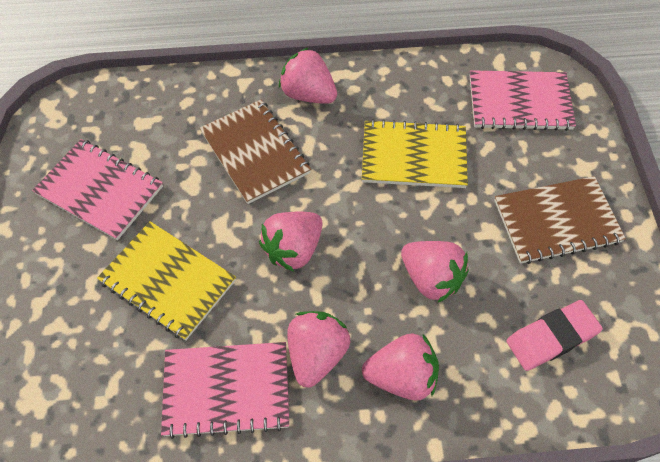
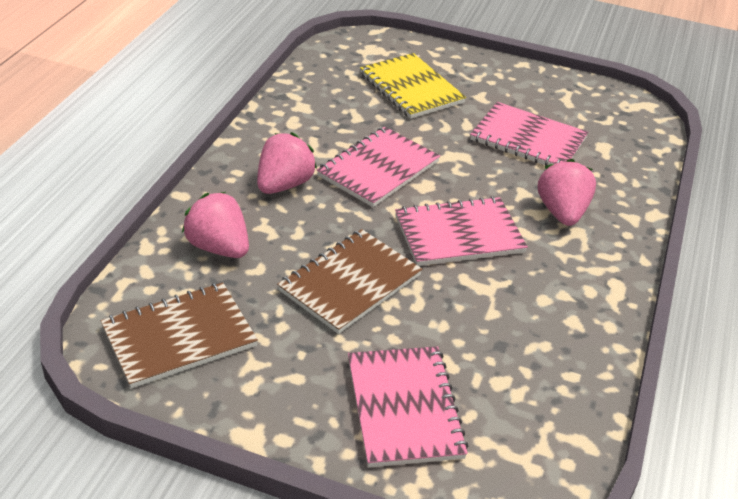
pink eraser: 1 -> 0
pink notebook: 3 -> 4
pink strawberry: 5 -> 3
yellow notebook: 2 -> 1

___

[What the exercise asks] Where a line above holds the word "notebook", copy it.

[Exercise solution]
pink notebook: 3 -> 4
yellow notebook: 2 -> 1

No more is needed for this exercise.